*** Opening of Supplied information ***
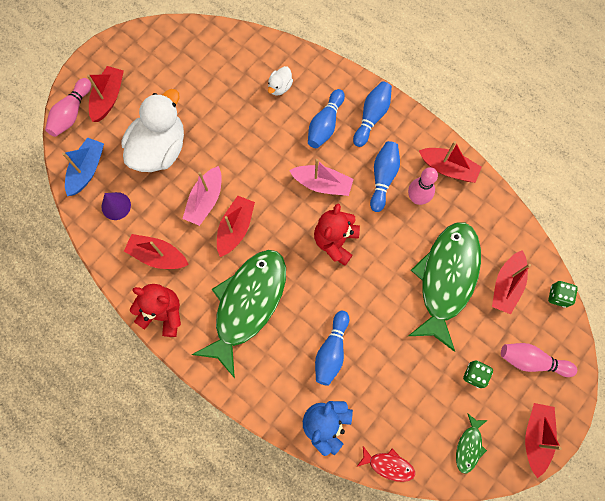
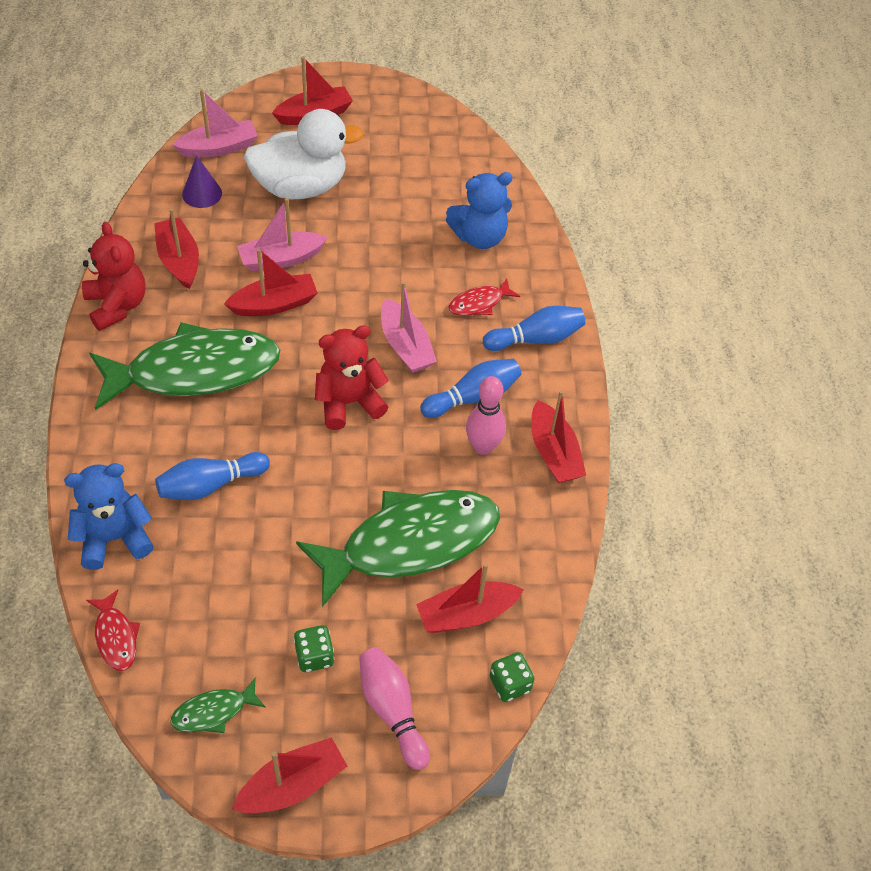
camera: 45 degrees right, 20 degrees down
(71, 113) = (268, 99): pink bowling pin -> none
(87, 170) = (219, 148): blue boat -> pink boat
(280, 87) = (479, 237): white duck -> blue teddy bear
(325, 124) = (479, 303): blue bowling pin -> red fish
*** Close of Supplied information ***
Your objective: Lines before the one containing "(71, 113) = (268, 99): pink" stay out; reproduce that line and all the lines after it, through the end of the listing, exactly.

Solution below:
(71, 113) = (268, 99): pink bowling pin -> none
(87, 170) = (219, 148): blue boat -> pink boat
(280, 87) = (479, 237): white duck -> blue teddy bear
(325, 124) = (479, 303): blue bowling pin -> red fish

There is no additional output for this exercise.